_Activity_
Return the items verbatim, starting from the first line and ending after the line containing "(B) table lamp".

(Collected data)

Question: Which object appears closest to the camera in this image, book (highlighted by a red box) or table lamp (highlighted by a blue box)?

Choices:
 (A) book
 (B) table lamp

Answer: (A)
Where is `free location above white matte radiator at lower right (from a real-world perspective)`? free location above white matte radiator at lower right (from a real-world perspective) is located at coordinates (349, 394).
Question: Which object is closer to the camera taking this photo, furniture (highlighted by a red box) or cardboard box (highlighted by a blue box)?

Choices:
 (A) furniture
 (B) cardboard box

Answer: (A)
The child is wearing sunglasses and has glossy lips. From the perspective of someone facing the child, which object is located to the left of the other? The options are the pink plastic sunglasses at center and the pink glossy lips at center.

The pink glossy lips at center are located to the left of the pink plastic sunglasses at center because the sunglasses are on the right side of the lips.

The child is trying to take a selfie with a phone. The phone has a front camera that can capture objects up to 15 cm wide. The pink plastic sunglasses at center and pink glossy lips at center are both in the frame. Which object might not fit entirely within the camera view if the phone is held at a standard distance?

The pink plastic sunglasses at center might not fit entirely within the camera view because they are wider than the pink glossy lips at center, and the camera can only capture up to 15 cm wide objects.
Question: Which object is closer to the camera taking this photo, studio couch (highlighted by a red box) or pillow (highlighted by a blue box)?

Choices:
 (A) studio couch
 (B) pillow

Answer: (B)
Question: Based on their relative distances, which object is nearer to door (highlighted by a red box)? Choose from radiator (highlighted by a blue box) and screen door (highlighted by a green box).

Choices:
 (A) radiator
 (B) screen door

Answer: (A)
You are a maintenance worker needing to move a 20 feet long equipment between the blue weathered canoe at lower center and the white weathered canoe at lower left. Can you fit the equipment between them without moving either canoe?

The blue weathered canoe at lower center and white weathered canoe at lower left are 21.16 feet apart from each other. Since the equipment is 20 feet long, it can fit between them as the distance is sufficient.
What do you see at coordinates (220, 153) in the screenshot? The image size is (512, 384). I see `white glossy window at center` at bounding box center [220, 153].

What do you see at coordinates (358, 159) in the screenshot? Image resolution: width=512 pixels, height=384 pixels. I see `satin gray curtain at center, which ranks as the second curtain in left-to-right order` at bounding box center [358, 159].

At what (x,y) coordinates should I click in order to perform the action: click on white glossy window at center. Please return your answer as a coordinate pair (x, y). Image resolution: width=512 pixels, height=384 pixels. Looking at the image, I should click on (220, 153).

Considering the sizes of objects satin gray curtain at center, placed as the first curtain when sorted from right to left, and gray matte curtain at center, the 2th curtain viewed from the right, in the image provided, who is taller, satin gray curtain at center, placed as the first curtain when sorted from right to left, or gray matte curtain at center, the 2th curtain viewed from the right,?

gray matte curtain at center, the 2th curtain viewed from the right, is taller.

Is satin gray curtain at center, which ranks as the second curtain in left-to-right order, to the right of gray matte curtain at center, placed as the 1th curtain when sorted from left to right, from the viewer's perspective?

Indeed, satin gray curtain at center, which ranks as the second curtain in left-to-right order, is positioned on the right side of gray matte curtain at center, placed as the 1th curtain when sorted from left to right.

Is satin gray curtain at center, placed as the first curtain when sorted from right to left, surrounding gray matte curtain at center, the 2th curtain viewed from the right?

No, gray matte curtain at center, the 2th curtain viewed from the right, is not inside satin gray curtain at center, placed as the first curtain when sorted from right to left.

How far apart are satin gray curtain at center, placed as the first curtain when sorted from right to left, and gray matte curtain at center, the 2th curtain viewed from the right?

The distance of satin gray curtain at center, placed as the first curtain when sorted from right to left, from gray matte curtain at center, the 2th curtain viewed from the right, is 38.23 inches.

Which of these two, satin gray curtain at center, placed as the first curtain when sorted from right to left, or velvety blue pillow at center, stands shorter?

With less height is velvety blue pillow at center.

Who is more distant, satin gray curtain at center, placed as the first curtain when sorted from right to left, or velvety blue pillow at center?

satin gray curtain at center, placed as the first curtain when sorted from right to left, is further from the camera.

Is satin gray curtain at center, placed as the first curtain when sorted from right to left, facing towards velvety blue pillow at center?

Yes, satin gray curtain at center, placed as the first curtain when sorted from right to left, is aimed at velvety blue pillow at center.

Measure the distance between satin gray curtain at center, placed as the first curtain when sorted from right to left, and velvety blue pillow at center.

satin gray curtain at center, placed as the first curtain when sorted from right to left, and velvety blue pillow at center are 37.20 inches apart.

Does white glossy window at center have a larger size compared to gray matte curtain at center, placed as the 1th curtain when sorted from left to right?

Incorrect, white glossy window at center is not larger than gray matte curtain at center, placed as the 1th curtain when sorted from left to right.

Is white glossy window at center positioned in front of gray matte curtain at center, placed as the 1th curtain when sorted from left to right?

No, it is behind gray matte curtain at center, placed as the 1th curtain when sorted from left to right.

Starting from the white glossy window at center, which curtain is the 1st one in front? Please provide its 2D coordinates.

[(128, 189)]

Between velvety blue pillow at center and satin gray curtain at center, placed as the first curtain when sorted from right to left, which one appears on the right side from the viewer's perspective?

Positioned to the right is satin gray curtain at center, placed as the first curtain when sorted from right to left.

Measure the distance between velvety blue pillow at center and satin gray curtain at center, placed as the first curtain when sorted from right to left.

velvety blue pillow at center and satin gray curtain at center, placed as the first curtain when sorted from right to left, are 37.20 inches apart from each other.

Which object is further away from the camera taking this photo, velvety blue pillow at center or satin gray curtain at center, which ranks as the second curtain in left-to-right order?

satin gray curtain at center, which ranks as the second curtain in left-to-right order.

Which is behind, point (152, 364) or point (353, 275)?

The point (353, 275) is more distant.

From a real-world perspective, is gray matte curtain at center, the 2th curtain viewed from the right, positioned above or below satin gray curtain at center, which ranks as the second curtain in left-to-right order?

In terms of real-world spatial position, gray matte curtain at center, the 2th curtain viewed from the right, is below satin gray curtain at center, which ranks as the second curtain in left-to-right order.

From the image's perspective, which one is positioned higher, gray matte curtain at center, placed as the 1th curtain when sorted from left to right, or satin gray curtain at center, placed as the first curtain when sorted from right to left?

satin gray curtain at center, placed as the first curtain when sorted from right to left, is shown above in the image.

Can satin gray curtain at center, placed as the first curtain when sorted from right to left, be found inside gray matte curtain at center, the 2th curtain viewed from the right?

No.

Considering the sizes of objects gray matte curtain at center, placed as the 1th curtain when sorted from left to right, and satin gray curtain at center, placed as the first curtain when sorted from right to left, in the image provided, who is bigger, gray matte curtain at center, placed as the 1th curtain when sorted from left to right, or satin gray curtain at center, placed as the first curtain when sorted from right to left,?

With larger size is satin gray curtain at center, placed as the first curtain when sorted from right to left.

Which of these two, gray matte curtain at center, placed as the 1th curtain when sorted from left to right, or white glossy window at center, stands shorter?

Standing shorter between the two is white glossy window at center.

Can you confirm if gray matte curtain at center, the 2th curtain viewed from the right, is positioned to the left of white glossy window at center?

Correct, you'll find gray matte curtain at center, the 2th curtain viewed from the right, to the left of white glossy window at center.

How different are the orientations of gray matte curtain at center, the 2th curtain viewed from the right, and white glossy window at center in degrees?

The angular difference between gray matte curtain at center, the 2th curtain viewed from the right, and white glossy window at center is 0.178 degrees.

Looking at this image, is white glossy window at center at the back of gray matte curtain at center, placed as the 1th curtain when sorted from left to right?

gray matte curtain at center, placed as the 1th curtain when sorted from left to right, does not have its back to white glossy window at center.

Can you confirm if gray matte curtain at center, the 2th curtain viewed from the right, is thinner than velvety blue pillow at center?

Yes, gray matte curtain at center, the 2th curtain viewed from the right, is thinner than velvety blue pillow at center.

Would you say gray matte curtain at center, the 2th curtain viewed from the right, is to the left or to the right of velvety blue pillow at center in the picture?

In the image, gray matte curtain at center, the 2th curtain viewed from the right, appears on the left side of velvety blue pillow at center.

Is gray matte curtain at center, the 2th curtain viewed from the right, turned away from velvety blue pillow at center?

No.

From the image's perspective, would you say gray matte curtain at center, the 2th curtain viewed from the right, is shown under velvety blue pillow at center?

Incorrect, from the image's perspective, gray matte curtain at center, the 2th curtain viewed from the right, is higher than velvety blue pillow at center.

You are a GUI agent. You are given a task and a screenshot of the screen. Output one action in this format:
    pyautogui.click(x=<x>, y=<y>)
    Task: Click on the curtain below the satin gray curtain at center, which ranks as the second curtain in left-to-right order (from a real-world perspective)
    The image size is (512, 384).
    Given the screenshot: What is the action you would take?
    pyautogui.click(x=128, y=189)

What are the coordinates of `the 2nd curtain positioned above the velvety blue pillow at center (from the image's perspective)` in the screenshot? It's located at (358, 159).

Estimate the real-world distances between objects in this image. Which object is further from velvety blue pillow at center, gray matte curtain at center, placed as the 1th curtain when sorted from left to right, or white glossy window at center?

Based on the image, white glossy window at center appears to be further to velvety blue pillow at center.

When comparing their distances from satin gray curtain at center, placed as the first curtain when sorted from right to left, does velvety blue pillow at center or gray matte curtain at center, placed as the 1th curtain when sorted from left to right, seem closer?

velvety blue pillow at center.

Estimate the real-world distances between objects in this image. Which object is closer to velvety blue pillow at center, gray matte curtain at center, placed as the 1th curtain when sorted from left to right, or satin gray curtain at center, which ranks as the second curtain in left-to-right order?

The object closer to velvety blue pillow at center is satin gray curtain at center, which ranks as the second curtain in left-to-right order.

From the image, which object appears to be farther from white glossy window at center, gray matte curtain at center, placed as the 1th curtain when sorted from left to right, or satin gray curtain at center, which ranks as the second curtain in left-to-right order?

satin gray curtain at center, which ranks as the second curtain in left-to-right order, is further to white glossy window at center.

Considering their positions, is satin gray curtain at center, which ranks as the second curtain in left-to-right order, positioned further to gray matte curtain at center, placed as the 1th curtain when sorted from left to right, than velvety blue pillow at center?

_Response to the task_
Question: Which object appears closest to the camera in this image, book (highlighted by a red box) or table lamp (highlighted by a blue box)?

Choices:
 (A) book
 (B) table lamp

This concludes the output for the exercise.